START RECORDS SHOWN

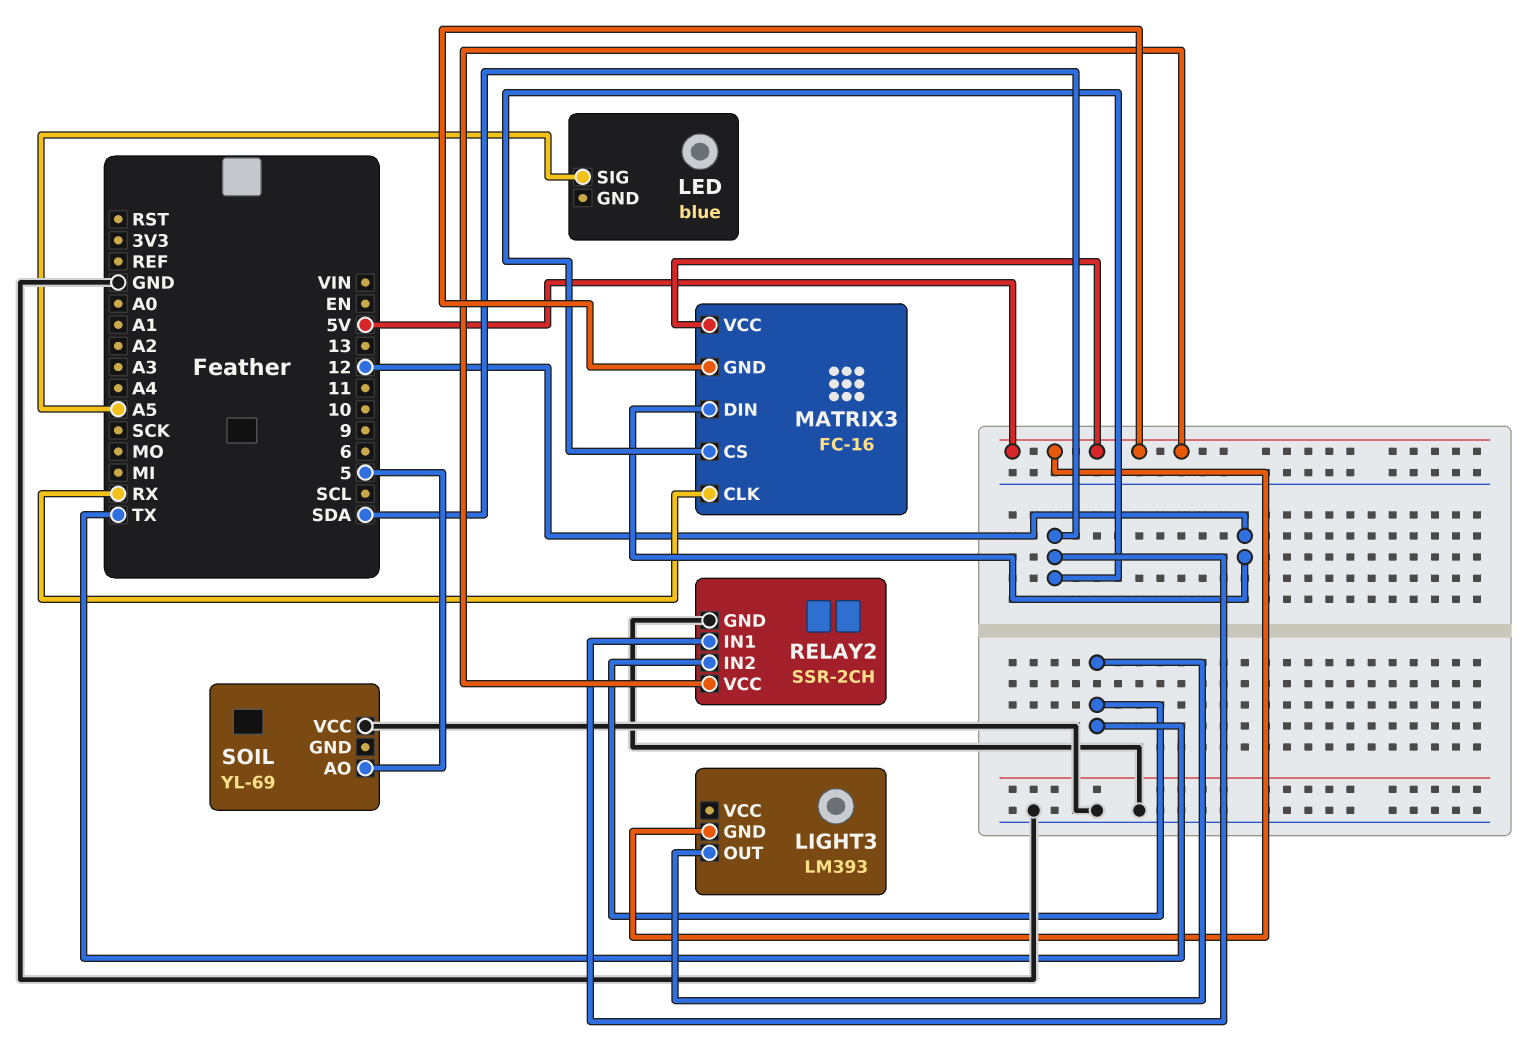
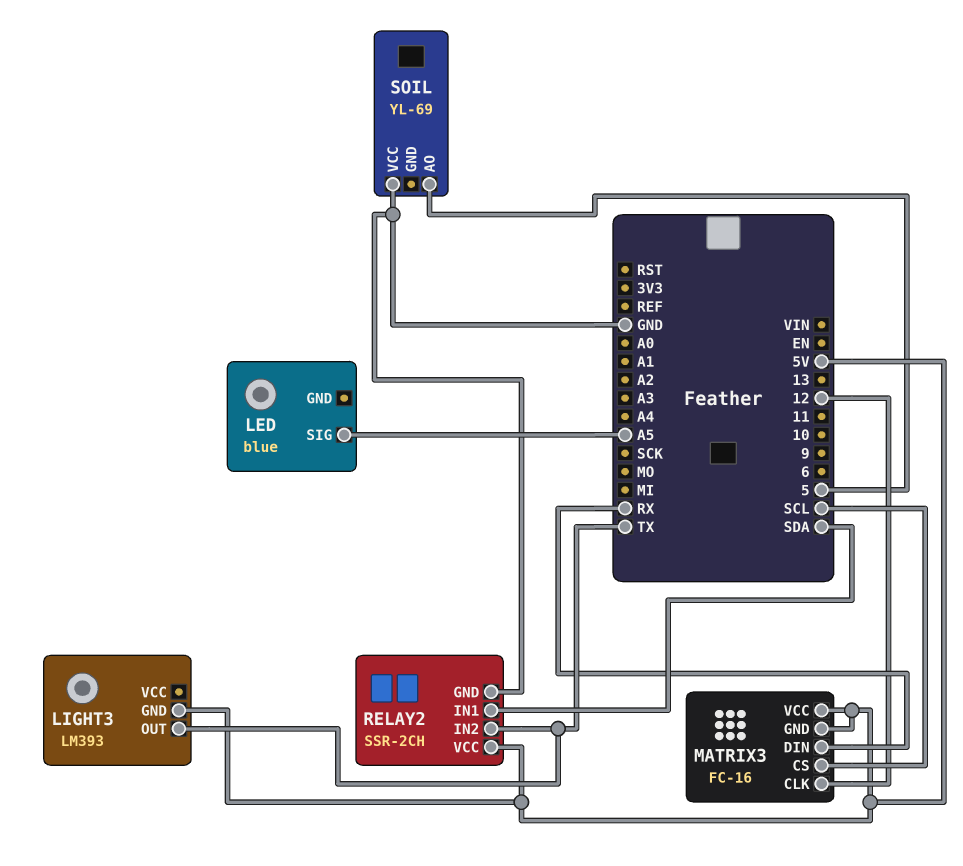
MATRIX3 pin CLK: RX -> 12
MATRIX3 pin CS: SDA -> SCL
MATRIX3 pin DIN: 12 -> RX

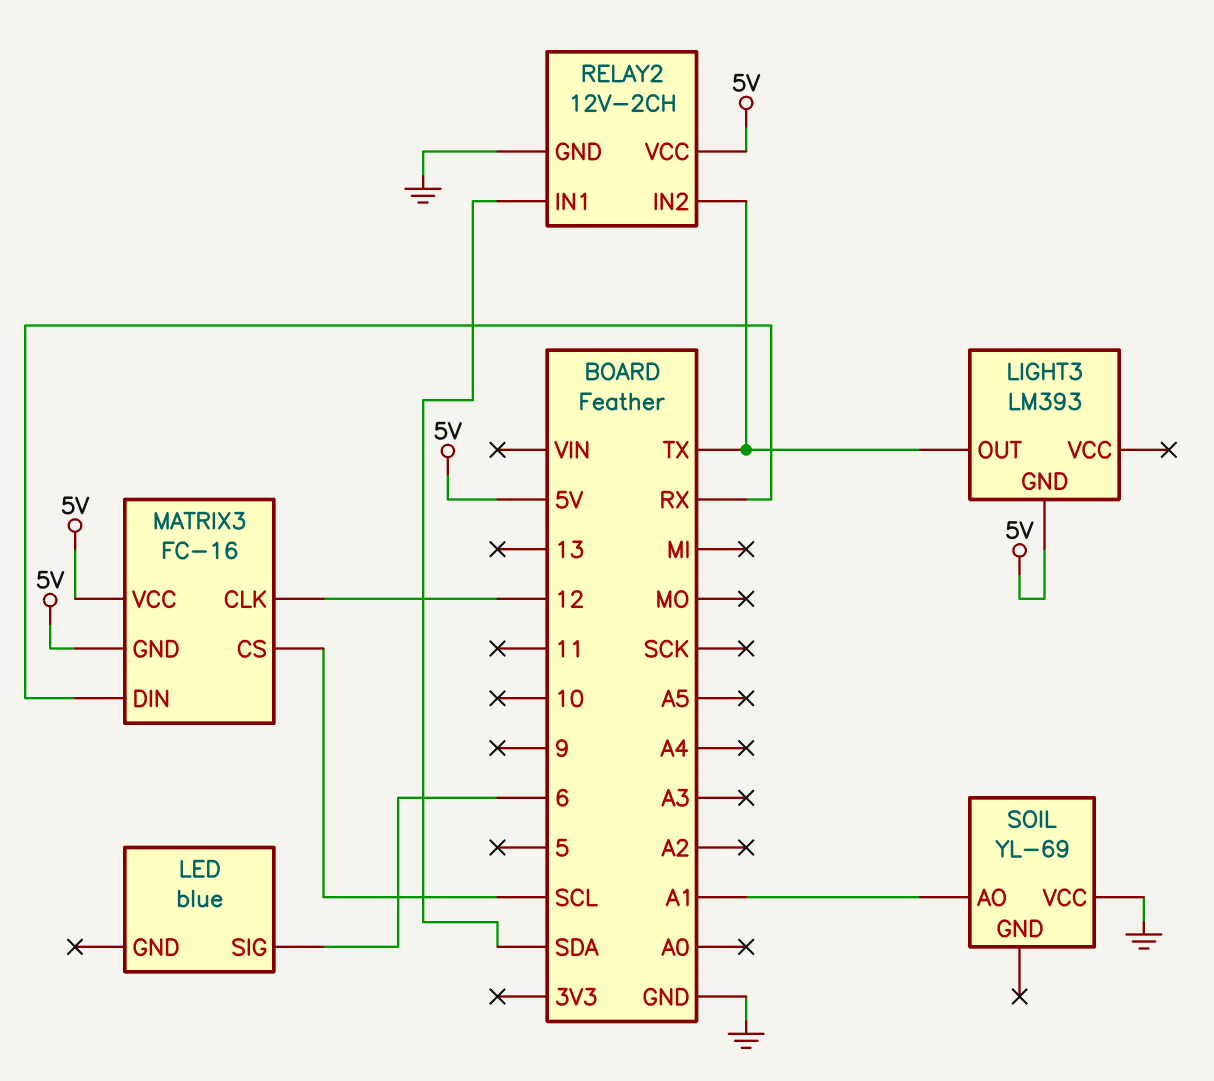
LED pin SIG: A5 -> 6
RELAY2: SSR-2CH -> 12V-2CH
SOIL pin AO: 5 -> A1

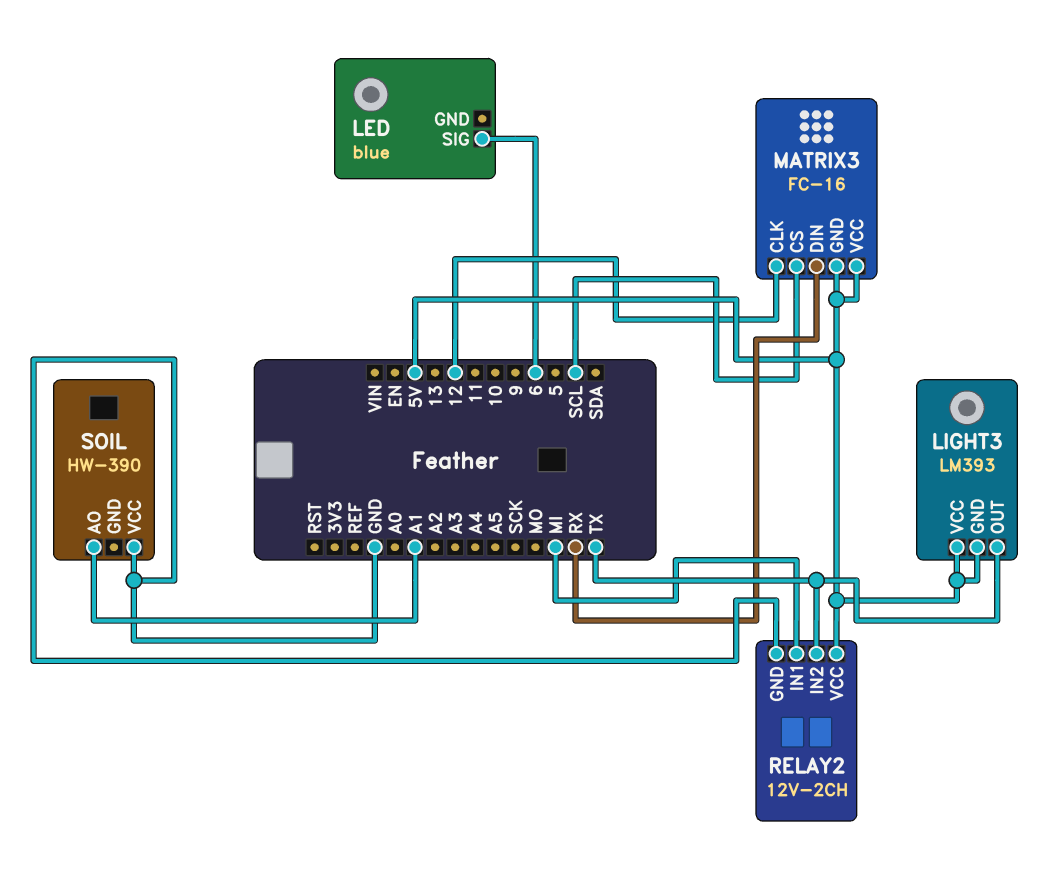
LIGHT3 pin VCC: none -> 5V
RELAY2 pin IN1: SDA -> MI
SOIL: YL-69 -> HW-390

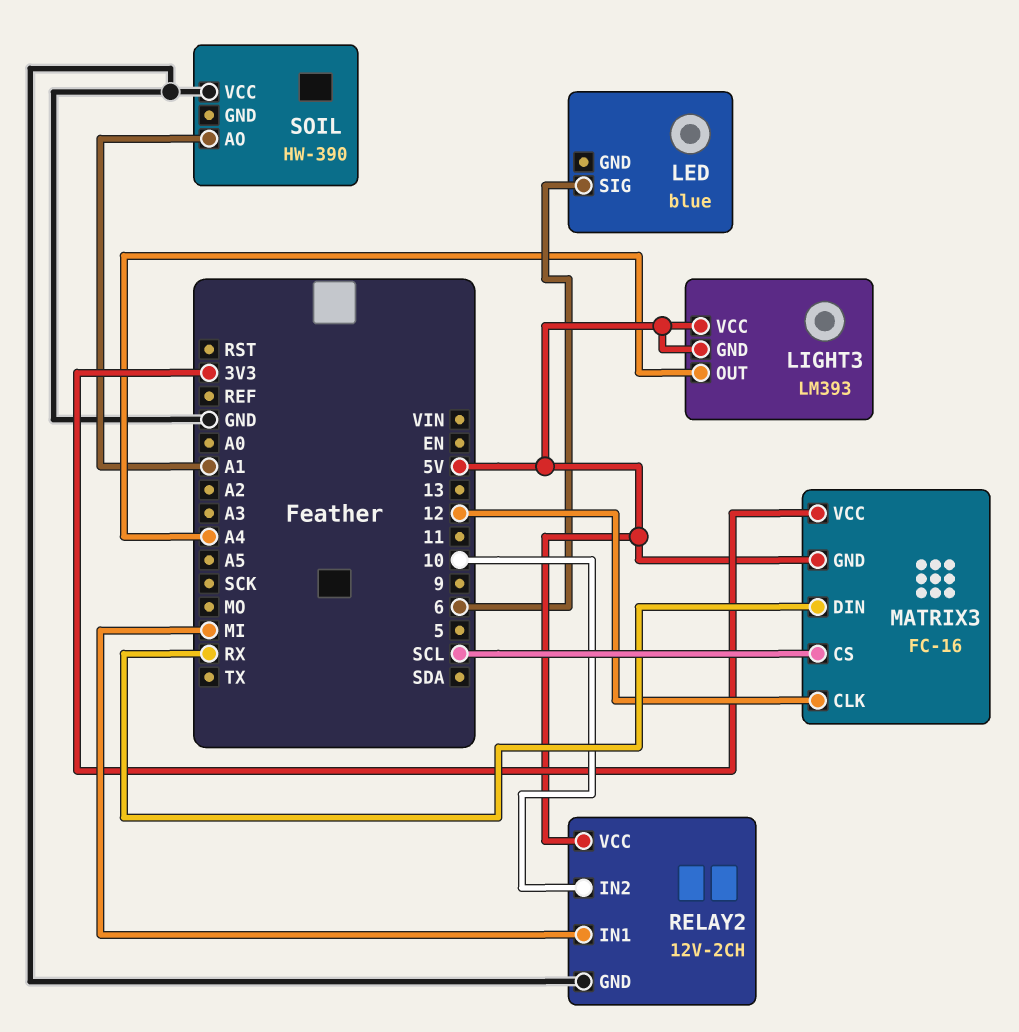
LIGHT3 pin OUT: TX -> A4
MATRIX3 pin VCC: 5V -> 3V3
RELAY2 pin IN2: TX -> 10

END RECORDS SHOWN

▶ [WHAT TO WORK ON]: Leaving out the pictures, repeat all the entries exactly as they stand.

▶ [RESPONSE AREA]:
MATRIX3 pin CLK: RX -> 12
MATRIX3 pin CS: SDA -> SCL
MATRIX3 pin DIN: 12 -> RX

LED pin SIG: A5 -> 6
RELAY2: SSR-2CH -> 12V-2CH
SOIL pin AO: 5 -> A1

LIGHT3 pin VCC: none -> 5V
RELAY2 pin IN1: SDA -> MI
SOIL: YL-69 -> HW-390

LIGHT3 pin OUT: TX -> A4
MATRIX3 pin VCC: 5V -> 3V3
RELAY2 pin IN2: TX -> 10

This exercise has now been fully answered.